** Information shown **

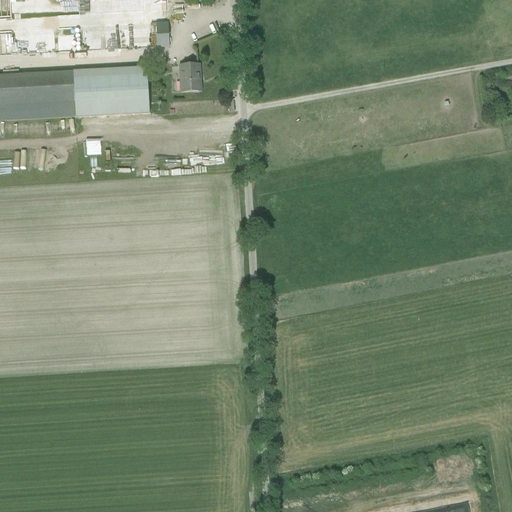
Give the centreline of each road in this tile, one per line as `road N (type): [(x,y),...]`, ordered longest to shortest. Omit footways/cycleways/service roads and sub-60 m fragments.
road 1 (tertiary): [(267,511),(237,0)]
road 2 (track): [(242,112),(511,66)]
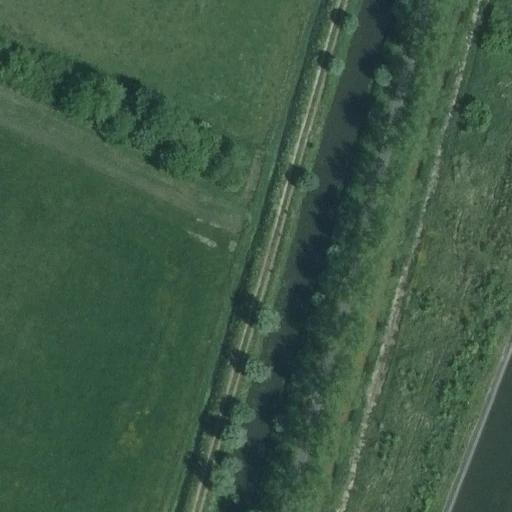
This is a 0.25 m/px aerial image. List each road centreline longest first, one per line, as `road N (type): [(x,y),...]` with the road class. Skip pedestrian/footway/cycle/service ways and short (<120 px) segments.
road 1 (track): [(188,511),(329,0)]
road 2 (track): [(0,102),(269,213)]
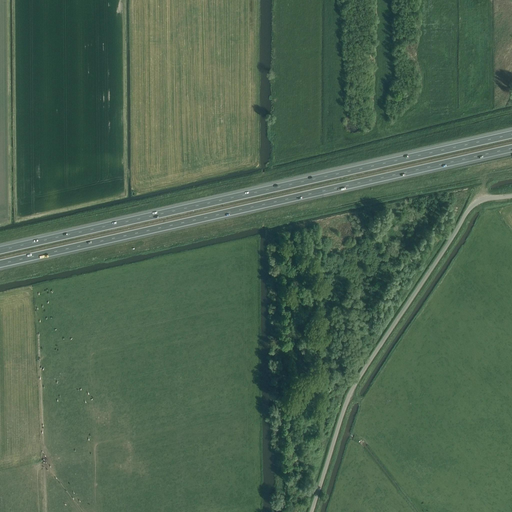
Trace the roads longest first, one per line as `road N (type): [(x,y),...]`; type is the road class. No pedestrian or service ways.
road 1 (motorway): [(511,134),(0,250)]
road 2 (motorway): [(0,263),(511,148)]
road 3 (unclassified): [(312,511),(353,386),(471,207),(511,195)]
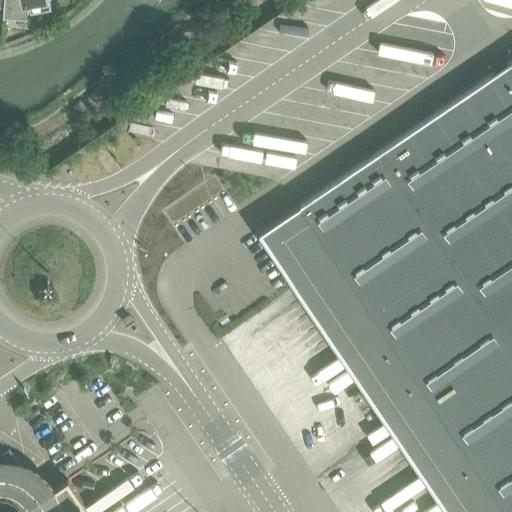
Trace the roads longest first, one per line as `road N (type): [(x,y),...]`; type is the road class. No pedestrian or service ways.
road 1 (unclassified): [(396,0),(169,156)]
road 2 (unclassified): [(203,406),(119,276)]
road 3 (unclassified): [(77,338),(136,348),(203,406)]
road 4 (unclassified): [(203,406),(278,511)]
road 5 (unclassified): [(169,156),(57,203)]
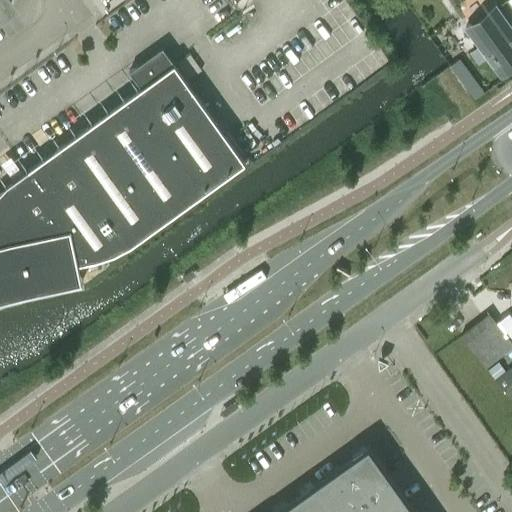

** Task **
Copy out all of the material above word for word, omitting the pictures.

** The solution **
Give the centreline of each road in this tile, one per line as `road N (type): [(x,y),...]`, ordered longest to shortest. Omit footways/cycleways/service roads and sub-60 m fragments.
road 1 (tertiary): [(267,511),(237,0)]
road 2 (track): [(242,112),(511,66)]
This is a 0.25 m/px aerial image. List each road centreline longest first, one per line, as `road N (type): [(x,y),...]` with the road class. Skip pedestrian/footway/cycle/service ways and short (<120 px) segments.
road 1 (track): [(188,511),(329,0)]
road 2 (track): [(0,102),(269,213)]
Trace the roads longest first, one per line as `road N (type): [(x,y),...]`; type is the road class. No pedestrian or service ways.
road 1 (motorway): [(511,134),(0,250)]
road 2 (motorway): [(0,263),(511,148)]
road 3 (unclassified): [(312,511),(353,386),(471,207),(511,195)]
Trace the roads longest first, one per line as `road N (type): [(x,y),...]`; type is the road class. No pedestrian or service ways.
road 1 (unclassified): [(396,0),(169,156)]
road 2 (unclassified): [(203,406),(119,276)]
road 3 (unclassified): [(77,338),(136,348),(203,406)]
road 4 (unclassified): [(203,406),(278,511)]
road 5 (unclassified): [(169,156),(57,203)]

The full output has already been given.